#### Action item
When you reach the line that contains "(312, 114) = (733, 310): purple" in the data below, start reproducing lines exactly, and stop after the line that contains "(357, 441) = (235, 361): yellow lemon -> none".

Data records

**********

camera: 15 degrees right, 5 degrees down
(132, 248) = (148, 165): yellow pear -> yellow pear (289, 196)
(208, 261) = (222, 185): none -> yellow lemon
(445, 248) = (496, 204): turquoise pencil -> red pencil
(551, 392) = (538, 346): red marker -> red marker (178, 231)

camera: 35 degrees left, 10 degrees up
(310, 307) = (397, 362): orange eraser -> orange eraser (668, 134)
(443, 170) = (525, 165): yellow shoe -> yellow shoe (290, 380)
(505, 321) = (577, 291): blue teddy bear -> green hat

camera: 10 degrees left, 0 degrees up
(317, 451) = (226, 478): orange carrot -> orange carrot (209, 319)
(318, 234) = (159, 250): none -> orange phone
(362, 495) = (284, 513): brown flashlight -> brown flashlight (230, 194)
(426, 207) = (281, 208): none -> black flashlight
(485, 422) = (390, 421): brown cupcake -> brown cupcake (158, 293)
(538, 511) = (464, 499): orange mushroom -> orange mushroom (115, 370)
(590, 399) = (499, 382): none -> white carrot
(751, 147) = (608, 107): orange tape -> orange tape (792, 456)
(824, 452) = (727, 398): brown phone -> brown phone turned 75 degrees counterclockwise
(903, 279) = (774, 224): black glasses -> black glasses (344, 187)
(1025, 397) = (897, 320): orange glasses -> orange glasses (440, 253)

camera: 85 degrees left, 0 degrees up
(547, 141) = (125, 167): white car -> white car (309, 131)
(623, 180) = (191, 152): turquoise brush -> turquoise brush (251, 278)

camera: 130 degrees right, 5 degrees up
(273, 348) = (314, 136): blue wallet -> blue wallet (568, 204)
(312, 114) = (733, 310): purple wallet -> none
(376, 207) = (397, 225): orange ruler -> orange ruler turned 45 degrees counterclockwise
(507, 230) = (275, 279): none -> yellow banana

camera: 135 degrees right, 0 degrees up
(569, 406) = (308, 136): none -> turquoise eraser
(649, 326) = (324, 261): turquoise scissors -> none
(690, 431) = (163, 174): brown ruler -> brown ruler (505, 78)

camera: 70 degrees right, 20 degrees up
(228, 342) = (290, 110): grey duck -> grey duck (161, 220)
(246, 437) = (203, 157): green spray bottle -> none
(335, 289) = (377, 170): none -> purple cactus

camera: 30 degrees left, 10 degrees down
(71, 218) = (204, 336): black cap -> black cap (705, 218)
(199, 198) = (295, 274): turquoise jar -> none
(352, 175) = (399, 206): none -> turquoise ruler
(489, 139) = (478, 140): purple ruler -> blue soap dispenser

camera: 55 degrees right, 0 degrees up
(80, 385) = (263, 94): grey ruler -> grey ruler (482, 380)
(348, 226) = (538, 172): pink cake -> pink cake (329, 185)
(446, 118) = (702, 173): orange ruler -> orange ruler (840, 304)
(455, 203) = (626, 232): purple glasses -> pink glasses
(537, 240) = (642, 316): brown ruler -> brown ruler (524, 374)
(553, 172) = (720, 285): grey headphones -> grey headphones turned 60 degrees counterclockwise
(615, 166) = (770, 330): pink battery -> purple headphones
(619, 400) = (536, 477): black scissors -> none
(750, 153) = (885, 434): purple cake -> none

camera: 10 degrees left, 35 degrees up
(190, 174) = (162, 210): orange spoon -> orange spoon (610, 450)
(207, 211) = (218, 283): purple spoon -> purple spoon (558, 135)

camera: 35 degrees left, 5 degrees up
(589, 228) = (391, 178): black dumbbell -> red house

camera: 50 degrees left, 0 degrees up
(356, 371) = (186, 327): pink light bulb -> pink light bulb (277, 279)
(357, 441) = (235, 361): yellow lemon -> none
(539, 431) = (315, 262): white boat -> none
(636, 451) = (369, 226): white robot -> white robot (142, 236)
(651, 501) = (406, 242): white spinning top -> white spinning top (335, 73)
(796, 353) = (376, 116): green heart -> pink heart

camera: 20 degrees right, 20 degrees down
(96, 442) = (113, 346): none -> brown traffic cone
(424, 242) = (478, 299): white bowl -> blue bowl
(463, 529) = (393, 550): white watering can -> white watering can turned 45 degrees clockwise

**********

#### Output of the exercise
(312, 114) = (733, 310): purple wallet -> none
(376, 207) = (397, 225): orange ruler -> orange ruler turned 45 degrees counterclockwise
(507, 230) = (275, 279): none -> yellow banana

camera: 135 degrees right, 0 degrees up
(569, 406) = (308, 136): none -> turquoise eraser
(649, 326) = (324, 261): turquoise scissors -> none
(690, 431) = (163, 174): brown ruler -> brown ruler (505, 78)

camera: 70 degrees right, 20 degrees up
(228, 342) = (290, 110): grey duck -> grey duck (161, 220)
(246, 437) = (203, 157): green spray bottle -> none
(335, 289) = (377, 170): none -> purple cactus

camera: 30 degrees left, 10 degrees down
(71, 218) = (204, 336): black cap -> black cap (705, 218)
(199, 198) = (295, 274): turquoise jar -> none
(352, 175) = (399, 206): none -> turquoise ruler
(489, 139) = (478, 140): purple ruler -> blue soap dispenser

camera: 55 degrees right, 0 degrees up
(80, 385) = (263, 94): grey ruler -> grey ruler (482, 380)
(348, 226) = (538, 172): pink cake -> pink cake (329, 185)
(446, 118) = (702, 173): orange ruler -> orange ruler (840, 304)
(455, 203) = (626, 232): purple glasses -> pink glasses
(537, 240) = (642, 316): brown ruler -> brown ruler (524, 374)
(553, 172) = (720, 285): grey headphones -> grey headphones turned 60 degrees counterclockwise
(615, 166) = (770, 330): pink battery -> purple headphones
(619, 400) = (536, 477): black scissors -> none
(750, 153) = (885, 434): purple cake -> none

camera: 10 degrees left, 35 degrees up
(190, 174) = (162, 210): orange spoon -> orange spoon (610, 450)
(207, 211) = (218, 283): purple spoon -> purple spoon (558, 135)

camera: 35 degrees left, 5 degrees up
(589, 228) = (391, 178): black dumbbell -> red house

camera: 50 degrees left, 0 degrees up
(356, 371) = (186, 327): pink light bulb -> pink light bulb (277, 279)
(357, 441) = (235, 361): yellow lemon -> none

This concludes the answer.